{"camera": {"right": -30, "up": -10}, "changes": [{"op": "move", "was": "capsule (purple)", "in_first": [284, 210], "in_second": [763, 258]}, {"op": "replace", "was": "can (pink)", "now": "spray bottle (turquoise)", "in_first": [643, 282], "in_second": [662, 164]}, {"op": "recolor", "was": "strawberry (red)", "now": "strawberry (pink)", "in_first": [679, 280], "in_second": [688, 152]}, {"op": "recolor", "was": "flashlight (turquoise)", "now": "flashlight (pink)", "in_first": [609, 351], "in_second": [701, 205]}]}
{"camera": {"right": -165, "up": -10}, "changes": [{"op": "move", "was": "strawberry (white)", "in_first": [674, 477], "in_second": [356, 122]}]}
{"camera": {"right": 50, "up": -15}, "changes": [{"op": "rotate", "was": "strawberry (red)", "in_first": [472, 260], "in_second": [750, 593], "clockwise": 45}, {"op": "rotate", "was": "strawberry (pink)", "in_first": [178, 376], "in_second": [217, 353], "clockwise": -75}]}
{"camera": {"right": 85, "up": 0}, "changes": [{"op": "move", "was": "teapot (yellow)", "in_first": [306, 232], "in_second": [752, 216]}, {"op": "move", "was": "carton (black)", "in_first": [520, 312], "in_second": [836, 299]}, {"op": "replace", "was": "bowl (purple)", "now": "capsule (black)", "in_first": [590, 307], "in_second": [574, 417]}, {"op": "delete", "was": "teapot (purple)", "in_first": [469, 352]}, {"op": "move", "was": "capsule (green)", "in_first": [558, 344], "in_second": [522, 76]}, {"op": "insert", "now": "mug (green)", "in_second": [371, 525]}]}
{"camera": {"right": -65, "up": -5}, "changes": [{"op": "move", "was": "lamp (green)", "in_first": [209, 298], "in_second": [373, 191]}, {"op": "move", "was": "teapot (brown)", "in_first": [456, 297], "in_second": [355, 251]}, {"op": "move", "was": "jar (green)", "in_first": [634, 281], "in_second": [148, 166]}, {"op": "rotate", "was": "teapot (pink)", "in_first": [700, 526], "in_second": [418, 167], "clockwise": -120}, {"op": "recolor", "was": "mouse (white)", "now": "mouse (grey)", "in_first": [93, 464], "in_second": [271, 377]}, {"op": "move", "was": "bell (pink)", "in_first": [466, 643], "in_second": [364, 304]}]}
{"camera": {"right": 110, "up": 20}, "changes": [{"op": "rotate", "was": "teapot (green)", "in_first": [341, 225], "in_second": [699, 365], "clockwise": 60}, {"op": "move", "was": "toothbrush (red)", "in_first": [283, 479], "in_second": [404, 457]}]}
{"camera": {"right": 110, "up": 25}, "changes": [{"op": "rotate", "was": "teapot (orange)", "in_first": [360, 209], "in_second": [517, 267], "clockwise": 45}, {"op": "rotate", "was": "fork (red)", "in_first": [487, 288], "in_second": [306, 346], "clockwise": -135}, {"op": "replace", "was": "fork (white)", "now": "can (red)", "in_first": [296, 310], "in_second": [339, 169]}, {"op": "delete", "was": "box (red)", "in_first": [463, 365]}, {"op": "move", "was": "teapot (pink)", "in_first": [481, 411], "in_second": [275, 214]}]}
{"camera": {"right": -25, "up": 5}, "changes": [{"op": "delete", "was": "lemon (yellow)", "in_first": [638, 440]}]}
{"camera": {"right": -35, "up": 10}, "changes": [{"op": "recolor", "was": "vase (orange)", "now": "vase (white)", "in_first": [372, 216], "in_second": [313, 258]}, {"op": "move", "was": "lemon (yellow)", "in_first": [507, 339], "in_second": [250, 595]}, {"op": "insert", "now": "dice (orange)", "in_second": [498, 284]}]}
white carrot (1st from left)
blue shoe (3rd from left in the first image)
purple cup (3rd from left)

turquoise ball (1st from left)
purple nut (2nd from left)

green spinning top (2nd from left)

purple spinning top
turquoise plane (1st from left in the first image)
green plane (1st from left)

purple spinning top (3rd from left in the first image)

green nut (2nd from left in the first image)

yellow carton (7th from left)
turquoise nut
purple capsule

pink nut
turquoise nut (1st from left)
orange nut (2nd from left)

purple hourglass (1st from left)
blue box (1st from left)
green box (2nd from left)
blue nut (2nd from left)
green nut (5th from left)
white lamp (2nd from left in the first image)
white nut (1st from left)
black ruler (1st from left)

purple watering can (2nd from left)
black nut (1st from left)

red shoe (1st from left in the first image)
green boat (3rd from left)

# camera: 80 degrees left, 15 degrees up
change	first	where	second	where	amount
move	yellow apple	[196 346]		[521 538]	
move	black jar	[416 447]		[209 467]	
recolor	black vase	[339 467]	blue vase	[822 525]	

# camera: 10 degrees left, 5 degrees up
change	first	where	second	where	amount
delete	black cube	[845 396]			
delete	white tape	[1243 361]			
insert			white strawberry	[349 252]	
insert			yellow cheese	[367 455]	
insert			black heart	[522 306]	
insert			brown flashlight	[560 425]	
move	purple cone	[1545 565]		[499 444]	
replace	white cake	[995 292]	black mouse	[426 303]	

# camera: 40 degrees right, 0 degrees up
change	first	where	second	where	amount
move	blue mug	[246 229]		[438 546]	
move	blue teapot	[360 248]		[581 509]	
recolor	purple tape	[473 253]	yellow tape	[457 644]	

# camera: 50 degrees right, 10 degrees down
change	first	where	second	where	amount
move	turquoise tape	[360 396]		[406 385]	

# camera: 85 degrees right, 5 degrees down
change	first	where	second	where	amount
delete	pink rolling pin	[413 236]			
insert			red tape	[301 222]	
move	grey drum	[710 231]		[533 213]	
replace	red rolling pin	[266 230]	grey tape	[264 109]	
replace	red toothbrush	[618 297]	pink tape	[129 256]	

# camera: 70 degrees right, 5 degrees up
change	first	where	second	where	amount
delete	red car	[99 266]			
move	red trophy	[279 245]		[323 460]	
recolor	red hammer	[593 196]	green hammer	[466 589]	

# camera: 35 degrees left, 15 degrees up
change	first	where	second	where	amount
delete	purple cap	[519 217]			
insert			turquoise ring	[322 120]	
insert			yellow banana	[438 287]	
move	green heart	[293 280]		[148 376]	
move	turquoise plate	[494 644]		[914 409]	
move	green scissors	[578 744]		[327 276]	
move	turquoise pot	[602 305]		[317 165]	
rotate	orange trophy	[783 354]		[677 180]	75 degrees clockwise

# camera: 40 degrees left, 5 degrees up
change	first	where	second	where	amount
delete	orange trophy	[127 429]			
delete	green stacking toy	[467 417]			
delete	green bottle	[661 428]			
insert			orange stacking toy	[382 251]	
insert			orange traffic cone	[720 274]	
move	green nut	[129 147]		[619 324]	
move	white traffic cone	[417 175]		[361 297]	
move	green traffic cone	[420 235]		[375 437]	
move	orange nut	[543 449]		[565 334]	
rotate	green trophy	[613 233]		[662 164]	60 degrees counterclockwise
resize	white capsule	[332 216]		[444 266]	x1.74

### Problem to work on
The material above must be output in full. Keep every word as it is.

### Solution
{"camera": {"right": -30, "up": -10}, "changes": [{"op": "move", "was": "capsule (purple)", "in_first": [284, 210], "in_second": [763, 258]}, {"op": "replace", "was": "can (pink)", "now": "spray bottle (turquoise)", "in_first": [643, 282], "in_second": [662, 164]}, {"op": "recolor", "was": "strawberry (red)", "now": "strawberry (pink)", "in_first": [679, 280], "in_second": [688, 152]}, {"op": "recolor", "was": "flashlight (turquoise)", "now": "flashlight (pink)", "in_first": [609, 351], "in_second": [701, 205]}]}
{"camera": {"right": -165, "up": -10}, "changes": [{"op": "move", "was": "strawberry (white)", "in_first": [674, 477], "in_second": [356, 122]}]}
{"camera": {"right": 50, "up": -15}, "changes": [{"op": "rotate", "was": "strawberry (red)", "in_first": [472, 260], "in_second": [750, 593], "clockwise": 45}, {"op": "rotate", "was": "strawberry (pink)", "in_first": [178, 376], "in_second": [217, 353], "clockwise": -75}]}
{"camera": {"right": 85, "up": 0}, "changes": [{"op": "move", "was": "teapot (yellow)", "in_first": [306, 232], "in_second": [752, 216]}, {"op": "move", "was": "carton (black)", "in_first": [520, 312], "in_second": [836, 299]}, {"op": "replace", "was": "bowl (purple)", "now": "capsule (black)", "in_first": [590, 307], "in_second": [574, 417]}, {"op": "delete", "was": "teapot (purple)", "in_first": [469, 352]}, {"op": "move", "was": "capsule (green)", "in_first": [558, 344], "in_second": [522, 76]}, {"op": "insert", "now": "mug (green)", "in_second": [371, 525]}]}
{"camera": {"right": -65, "up": -5}, "changes": [{"op": "move", "was": "lamp (green)", "in_first": [209, 298], "in_second": [373, 191]}, {"op": "move", "was": "teapot (brown)", "in_first": [456, 297], "in_second": [355, 251]}, {"op": "move", "was": "jar (green)", "in_first": [634, 281], "in_second": [148, 166]}, {"op": "rotate", "was": "teapot (pink)", "in_first": [700, 526], "in_second": [418, 167], "clockwise": -120}, {"op": "recolor", "was": "mouse (white)", "now": "mouse (grey)", "in_first": [93, 464], "in_second": [271, 377]}, {"op": "move", "was": "bell (pink)", "in_first": [466, 643], "in_second": [364, 304]}]}
{"camera": {"right": 110, "up": 20}, "changes": [{"op": "rotate", "was": "teapot (green)", "in_first": [341, 225], "in_second": [699, 365], "clockwise": 60}, {"op": "move", "was": "toothbrush (red)", "in_first": [283, 479], "in_second": [404, 457]}]}
{"camera": {"right": 110, "up": 25}, "changes": [{"op": "rotate", "was": "teapot (orange)", "in_first": [360, 209], "in_second": [517, 267], "clockwise": 45}, {"op": "rotate", "was": "fork (red)", "in_first": [487, 288], "in_second": [306, 346], "clockwise": -135}, {"op": "replace", "was": "fork (white)", "now": "can (red)", "in_first": [296, 310], "in_second": [339, 169]}, {"op": "delete", "was": "box (red)", "in_first": [463, 365]}, {"op": "move", "was": "teapot (pink)", "in_first": [481, 411], "in_second": [275, 214]}]}
{"camera": {"right": -25, "up": 5}, "changes": [{"op": "delete", "was": "lemon (yellow)", "in_first": [638, 440]}]}
{"camera": {"right": -35, "up": 10}, "changes": [{"op": "recolor", "was": "vase (orange)", "now": "vase (white)", "in_first": [372, 216], "in_second": [313, 258]}, {"op": "move", "was": "lemon (yellow)", "in_first": [507, 339], "in_second": [250, 595]}, {"op": "insert", "now": "dice (orange)", "in_second": [498, 284]}]}
white carrot (1st from left)
blue shoe (3rd from left in the first image)
purple cup (3rd from left)

turquoise ball (1st from left)
purple nut (2nd from left)

green spinning top (2nd from left)

purple spinning top
turquoise plane (1st from left in the first image)
green plane (1st from left)

purple spinning top (3rd from left in the first image)

green nut (2nd from left in the first image)

yellow carton (7th from left)
turquoise nut
purple capsule

pink nut
turquoise nut (1st from left)
orange nut (2nd from left)

purple hourglass (1st from left)
blue box (1st from left)
green box (2nd from left)
blue nut (2nd from left)
green nut (5th from left)
white lamp (2nd from left in the first image)
white nut (1st from left)
black ruler (1st from left)

purple watering can (2nd from left)
black nut (1st from left)

red shoe (1st from left in the first image)
green boat (3rd from left)

# camera: 80 degrees left, 15 degrees up
change	first	where	second	where	amount
move	yellow apple	[196 346]		[521 538]	
move	black jar	[416 447]		[209 467]	
recolor	black vase	[339 467]	blue vase	[822 525]	

# camera: 10 degrees left, 5 degrees up
change	first	where	second	where	amount
delete	black cube	[845 396]			
delete	white tape	[1243 361]			
insert			white strawberry	[349 252]	
insert			yellow cheese	[367 455]	
insert			black heart	[522 306]	
insert			brown flashlight	[560 425]	
move	purple cone	[1545 565]		[499 444]	
replace	white cake	[995 292]	black mouse	[426 303]	

# camera: 40 degrees right, 0 degrees up
change	first	where	second	where	amount
move	blue mug	[246 229]		[438 546]	
move	blue teapot	[360 248]		[581 509]	
recolor	purple tape	[473 253]	yellow tape	[457 644]	

# camera: 50 degrees right, 10 degrees down
change	first	where	second	where	amount
move	turquoise tape	[360 396]		[406 385]	

# camera: 85 degrees right, 5 degrees down
change	first	where	second	where	amount
delete	pink rolling pin	[413 236]			
insert			red tape	[301 222]	
move	grey drum	[710 231]		[533 213]	
replace	red rolling pin	[266 230]	grey tape	[264 109]	
replace	red toothbrush	[618 297]	pink tape	[129 256]	

# camera: 70 degrees right, 5 degrees up
change	first	where	second	where	amount
delete	red car	[99 266]			
move	red trophy	[279 245]		[323 460]	
recolor	red hammer	[593 196]	green hammer	[466 589]	

# camera: 35 degrees left, 15 degrees up
change	first	where	second	where	amount
delete	purple cap	[519 217]			
insert			turquoise ring	[322 120]	
insert			yellow banana	[438 287]	
move	green heart	[293 280]		[148 376]	
move	turquoise plate	[494 644]		[914 409]	
move	green scissors	[578 744]		[327 276]	
move	turquoise pot	[602 305]		[317 165]	
rotate	orange trophy	[783 354]		[677 180]	75 degrees clockwise

# camera: 40 degrees left, 5 degrees up
change	first	where	second	where	amount
delete	orange trophy	[127 429]			
delete	green stacking toy	[467 417]			
delete	green bottle	[661 428]			
insert			orange stacking toy	[382 251]	
insert			orange traffic cone	[720 274]	
move	green nut	[129 147]		[619 324]	
move	white traffic cone	[417 175]		[361 297]	
move	green traffic cone	[420 235]		[375 437]	
move	orange nut	[543 449]		[565 334]	
rotate	green trophy	[613 233]		[662 164]	60 degrees counterclockwise
resize	white capsule	[332 216]		[444 266]	x1.74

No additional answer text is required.